Please find each line in the material below that contains the string "pixel" and copy those lines.

>> Start Data listing

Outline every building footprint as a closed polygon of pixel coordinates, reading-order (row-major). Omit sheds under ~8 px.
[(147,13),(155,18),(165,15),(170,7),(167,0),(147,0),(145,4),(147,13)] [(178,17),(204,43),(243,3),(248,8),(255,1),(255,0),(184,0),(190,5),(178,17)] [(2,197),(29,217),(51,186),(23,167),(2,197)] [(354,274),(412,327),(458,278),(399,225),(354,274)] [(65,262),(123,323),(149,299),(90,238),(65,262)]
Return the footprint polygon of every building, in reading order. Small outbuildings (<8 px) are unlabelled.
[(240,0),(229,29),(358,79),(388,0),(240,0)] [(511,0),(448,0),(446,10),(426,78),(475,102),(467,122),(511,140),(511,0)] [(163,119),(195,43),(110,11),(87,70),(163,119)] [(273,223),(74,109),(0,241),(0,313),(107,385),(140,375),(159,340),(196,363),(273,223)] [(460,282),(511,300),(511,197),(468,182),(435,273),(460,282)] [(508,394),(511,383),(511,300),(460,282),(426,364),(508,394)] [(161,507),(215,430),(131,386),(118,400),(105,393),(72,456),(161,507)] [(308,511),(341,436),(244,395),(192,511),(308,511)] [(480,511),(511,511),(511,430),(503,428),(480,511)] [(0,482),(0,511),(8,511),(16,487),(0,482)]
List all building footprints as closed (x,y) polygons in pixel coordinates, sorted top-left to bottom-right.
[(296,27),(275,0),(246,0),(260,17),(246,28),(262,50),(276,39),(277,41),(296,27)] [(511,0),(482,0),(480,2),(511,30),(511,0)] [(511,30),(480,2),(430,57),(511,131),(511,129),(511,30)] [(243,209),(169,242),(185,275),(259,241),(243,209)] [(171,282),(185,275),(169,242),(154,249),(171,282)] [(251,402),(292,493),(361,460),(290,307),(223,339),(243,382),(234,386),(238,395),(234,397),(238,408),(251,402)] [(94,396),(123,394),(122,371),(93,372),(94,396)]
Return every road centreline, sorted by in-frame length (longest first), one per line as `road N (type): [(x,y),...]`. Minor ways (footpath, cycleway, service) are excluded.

>> End Data listing

Worked solution:
Outline every building footprint as a closed polygon of pixel coordinates, reading-order (row-major). Omit sheds under ~8 px.
List all building footprints as closed (x,y) polygons in pixel coordinates, sorted top-left to bottom-right.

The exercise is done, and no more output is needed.